• What you need to do: No pictures belong in the result; set down exactly the lines from the one containing "none -> tan 1x1 brick [850,341,886,376]" through the final line of the listing, and nothing more.

[[ Materials provided open ]]

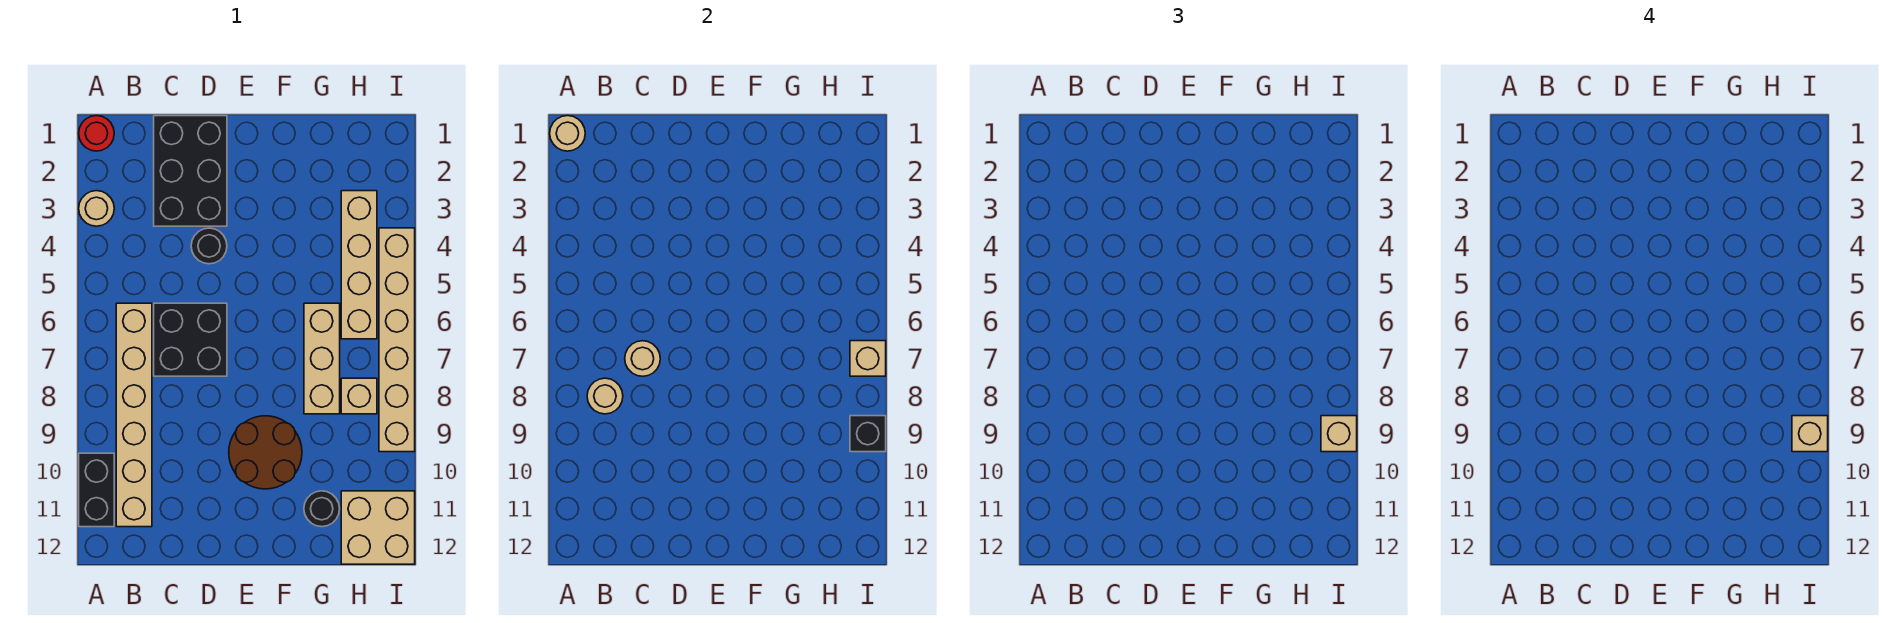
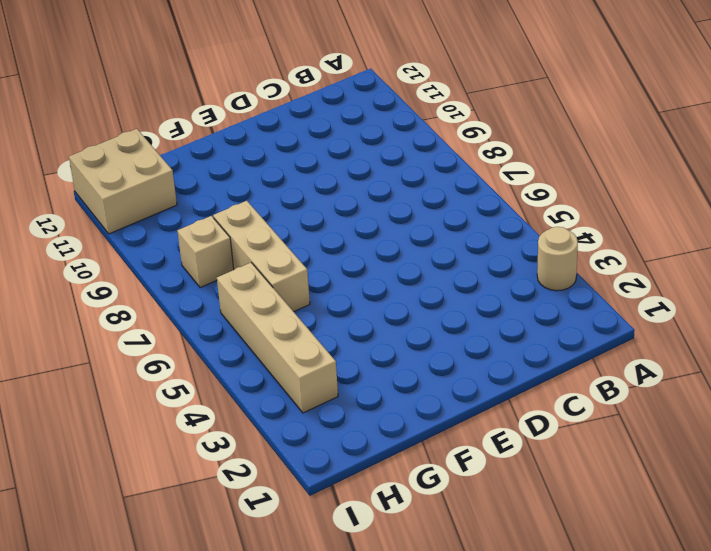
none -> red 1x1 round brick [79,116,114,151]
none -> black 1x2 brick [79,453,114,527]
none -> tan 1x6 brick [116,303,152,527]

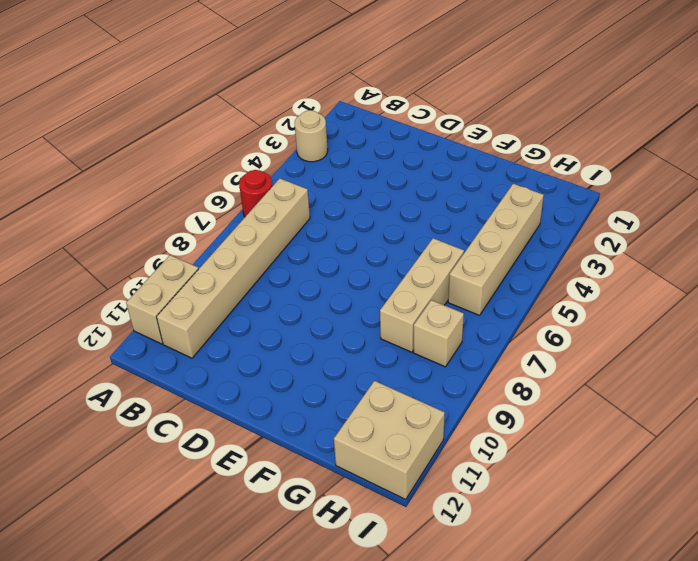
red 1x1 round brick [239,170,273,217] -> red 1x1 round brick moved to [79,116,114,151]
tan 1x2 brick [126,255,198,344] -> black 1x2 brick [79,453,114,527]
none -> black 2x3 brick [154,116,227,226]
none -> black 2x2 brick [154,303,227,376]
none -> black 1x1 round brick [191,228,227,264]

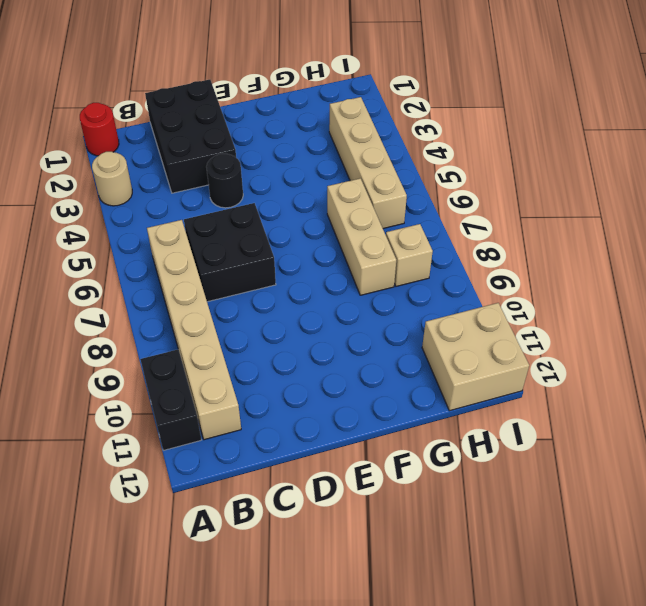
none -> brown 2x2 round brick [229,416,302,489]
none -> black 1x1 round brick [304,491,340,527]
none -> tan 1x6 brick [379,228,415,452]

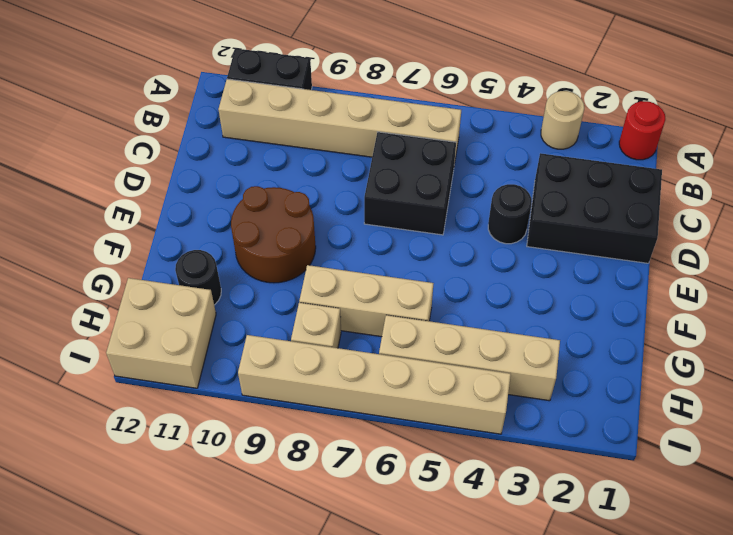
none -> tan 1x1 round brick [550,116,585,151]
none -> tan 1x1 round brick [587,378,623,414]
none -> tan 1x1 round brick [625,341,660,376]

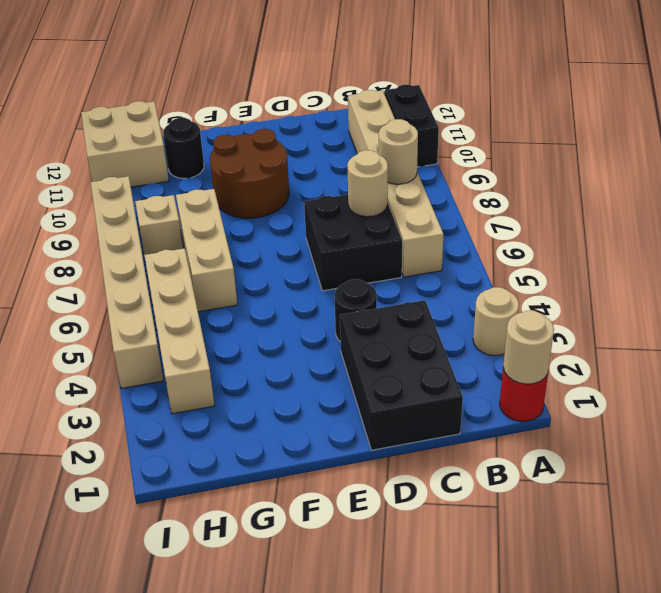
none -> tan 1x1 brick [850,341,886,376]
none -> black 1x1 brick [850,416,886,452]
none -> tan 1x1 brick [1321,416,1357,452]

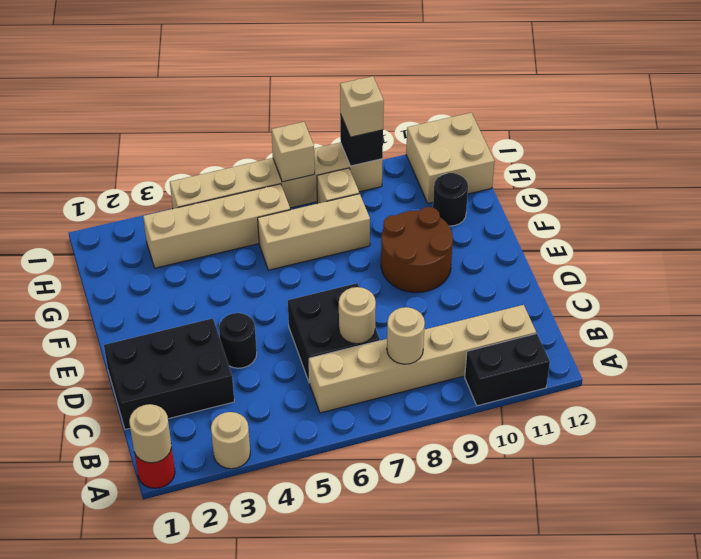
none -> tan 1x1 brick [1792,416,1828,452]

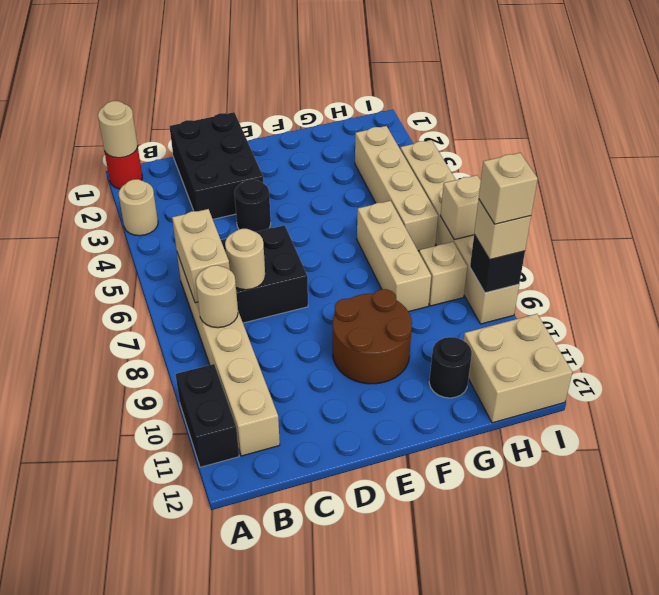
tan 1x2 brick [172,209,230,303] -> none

[[ Materials provided closed ]]

• Answer for the task:
none -> tan 1x1 brick [850,341,886,376]
none -> black 1x1 brick [850,416,886,452]
none -> tan 1x1 brick [1321,416,1357,452]

none -> tan 1x1 brick [1792,416,1828,452]

tan 1x2 brick [172,209,230,303] -> none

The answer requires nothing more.